=== PROBLEM TO WORK ON ===
Please reproduce the lines below word for word, leaving every character unchanged.

[Records from a data collection]
=======
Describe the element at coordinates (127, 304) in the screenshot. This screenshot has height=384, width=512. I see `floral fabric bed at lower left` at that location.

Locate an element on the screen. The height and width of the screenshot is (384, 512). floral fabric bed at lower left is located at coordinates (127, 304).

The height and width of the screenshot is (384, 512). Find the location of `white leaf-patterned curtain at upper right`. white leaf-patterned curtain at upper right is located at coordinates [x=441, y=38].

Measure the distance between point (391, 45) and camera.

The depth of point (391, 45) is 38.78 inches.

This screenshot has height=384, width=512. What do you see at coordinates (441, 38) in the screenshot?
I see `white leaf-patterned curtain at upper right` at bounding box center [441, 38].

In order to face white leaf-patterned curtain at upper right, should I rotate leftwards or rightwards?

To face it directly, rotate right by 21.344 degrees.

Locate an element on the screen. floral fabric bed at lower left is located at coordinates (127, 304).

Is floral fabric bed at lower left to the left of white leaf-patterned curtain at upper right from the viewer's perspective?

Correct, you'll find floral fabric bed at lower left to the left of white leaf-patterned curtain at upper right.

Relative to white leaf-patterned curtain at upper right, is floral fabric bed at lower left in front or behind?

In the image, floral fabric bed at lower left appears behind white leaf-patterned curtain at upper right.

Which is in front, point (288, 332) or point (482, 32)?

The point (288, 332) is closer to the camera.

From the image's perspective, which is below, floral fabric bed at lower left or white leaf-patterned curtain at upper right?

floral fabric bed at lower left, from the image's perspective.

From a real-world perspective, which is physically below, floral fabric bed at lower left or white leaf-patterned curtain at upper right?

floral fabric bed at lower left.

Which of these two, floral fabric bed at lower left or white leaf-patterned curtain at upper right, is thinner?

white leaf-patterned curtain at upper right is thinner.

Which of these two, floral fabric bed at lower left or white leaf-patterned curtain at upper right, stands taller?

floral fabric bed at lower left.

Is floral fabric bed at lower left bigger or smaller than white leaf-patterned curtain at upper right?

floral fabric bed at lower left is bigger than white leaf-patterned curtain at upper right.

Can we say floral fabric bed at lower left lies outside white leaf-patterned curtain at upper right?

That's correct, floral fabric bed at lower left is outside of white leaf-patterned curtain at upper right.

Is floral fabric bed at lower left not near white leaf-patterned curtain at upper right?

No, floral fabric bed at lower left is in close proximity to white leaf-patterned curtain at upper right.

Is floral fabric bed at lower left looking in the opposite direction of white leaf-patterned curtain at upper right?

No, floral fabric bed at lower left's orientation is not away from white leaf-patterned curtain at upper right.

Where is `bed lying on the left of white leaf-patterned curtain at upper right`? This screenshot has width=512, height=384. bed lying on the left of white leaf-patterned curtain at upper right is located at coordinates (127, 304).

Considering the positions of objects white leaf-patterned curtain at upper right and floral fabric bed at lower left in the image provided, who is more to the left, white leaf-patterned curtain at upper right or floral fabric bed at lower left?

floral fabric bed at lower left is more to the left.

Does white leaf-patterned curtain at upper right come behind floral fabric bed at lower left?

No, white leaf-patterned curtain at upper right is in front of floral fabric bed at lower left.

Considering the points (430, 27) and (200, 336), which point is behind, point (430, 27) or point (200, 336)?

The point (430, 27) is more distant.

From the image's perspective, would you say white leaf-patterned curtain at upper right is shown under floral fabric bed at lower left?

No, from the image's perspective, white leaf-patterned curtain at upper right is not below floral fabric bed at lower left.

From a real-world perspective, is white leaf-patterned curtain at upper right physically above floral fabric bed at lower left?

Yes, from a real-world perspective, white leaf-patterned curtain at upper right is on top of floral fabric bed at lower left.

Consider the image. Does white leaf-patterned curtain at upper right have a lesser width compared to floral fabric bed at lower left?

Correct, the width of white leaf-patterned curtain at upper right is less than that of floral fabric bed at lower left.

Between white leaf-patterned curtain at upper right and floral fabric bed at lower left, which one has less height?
=======
=== TASK SOLUTION ===
Describe the element at coordinates (127, 304) in the screenshot. This screenshot has height=384, width=512. I see `floral fabric bed at lower left` at that location.

Locate an element on the screen. The height and width of the screenshot is (384, 512). floral fabric bed at lower left is located at coordinates (127, 304).

The height and width of the screenshot is (384, 512). Find the location of `white leaf-patterned curtain at upper right`. white leaf-patterned curtain at upper right is located at coordinates [x=441, y=38].

Measure the distance between point (391, 45) and camera.

The depth of point (391, 45) is 38.78 inches.

This screenshot has height=384, width=512. What do you see at coordinates (441, 38) in the screenshot?
I see `white leaf-patterned curtain at upper right` at bounding box center [441, 38].

In order to face white leaf-patterned curtain at upper right, should I rotate leftwards or rightwards?

To face it directly, rotate right by 21.344 degrees.

Locate an element on the screen. floral fabric bed at lower left is located at coordinates (127, 304).

Is floral fabric bed at lower left to the left of white leaf-patterned curtain at upper right from the viewer's perspective?

Correct, you'll find floral fabric bed at lower left to the left of white leaf-patterned curtain at upper right.

Relative to white leaf-patterned curtain at upper right, is floral fabric bed at lower left in front or behind?

In the image, floral fabric bed at lower left appears behind white leaf-patterned curtain at upper right.

Which is in front, point (288, 332) or point (482, 32)?

The point (288, 332) is closer to the camera.

From the image's perspective, which is below, floral fabric bed at lower left or white leaf-patterned curtain at upper right?

floral fabric bed at lower left, from the image's perspective.

From a real-world perspective, which is physically below, floral fabric bed at lower left or white leaf-patterned curtain at upper right?

floral fabric bed at lower left.

Which of these two, floral fabric bed at lower left or white leaf-patterned curtain at upper right, is thinner?

white leaf-patterned curtain at upper right is thinner.

Which of these two, floral fabric bed at lower left or white leaf-patterned curtain at upper right, stands taller?

floral fabric bed at lower left.

Is floral fabric bed at lower left bigger or smaller than white leaf-patterned curtain at upper right?

floral fabric bed at lower left is bigger than white leaf-patterned curtain at upper right.

Can we say floral fabric bed at lower left lies outside white leaf-patterned curtain at upper right?

That's correct, floral fabric bed at lower left is outside of white leaf-patterned curtain at upper right.

Is floral fabric bed at lower left not near white leaf-patterned curtain at upper right?

No, floral fabric bed at lower left is in close proximity to white leaf-patterned curtain at upper right.

Is floral fabric bed at lower left looking in the opposite direction of white leaf-patterned curtain at upper right?

No, floral fabric bed at lower left's orientation is not away from white leaf-patterned curtain at upper right.

Where is `bed lying on the left of white leaf-patterned curtain at upper right`? This screenshot has width=512, height=384. bed lying on the left of white leaf-patterned curtain at upper right is located at coordinates (127, 304).

Considering the positions of objects white leaf-patterned curtain at upper right and floral fabric bed at lower left in the image provided, who is more to the left, white leaf-patterned curtain at upper right or floral fabric bed at lower left?

floral fabric bed at lower left is more to the left.

Does white leaf-patterned curtain at upper right come behind floral fabric bed at lower left?

No, white leaf-patterned curtain at upper right is in front of floral fabric bed at lower left.

Considering the points (430, 27) and (200, 336), which point is behind, point (430, 27) or point (200, 336)?

The point (430, 27) is more distant.

From the image's perspective, would you say white leaf-patterned curtain at upper right is shown under floral fabric bed at lower left?

No, from the image's perspective, white leaf-patterned curtain at upper right is not below floral fabric bed at lower left.

From a real-world perspective, is white leaf-patterned curtain at upper right physically above floral fabric bed at lower left?

Yes, from a real-world perspective, white leaf-patterned curtain at upper right is on top of floral fabric bed at lower left.

Consider the image. Does white leaf-patterned curtain at upper right have a lesser width compared to floral fabric bed at lower left?

Correct, the width of white leaf-patterned curtain at upper right is less than that of floral fabric bed at lower left.

Between white leaf-patterned curtain at upper right and floral fabric bed at lower left, which one has less height?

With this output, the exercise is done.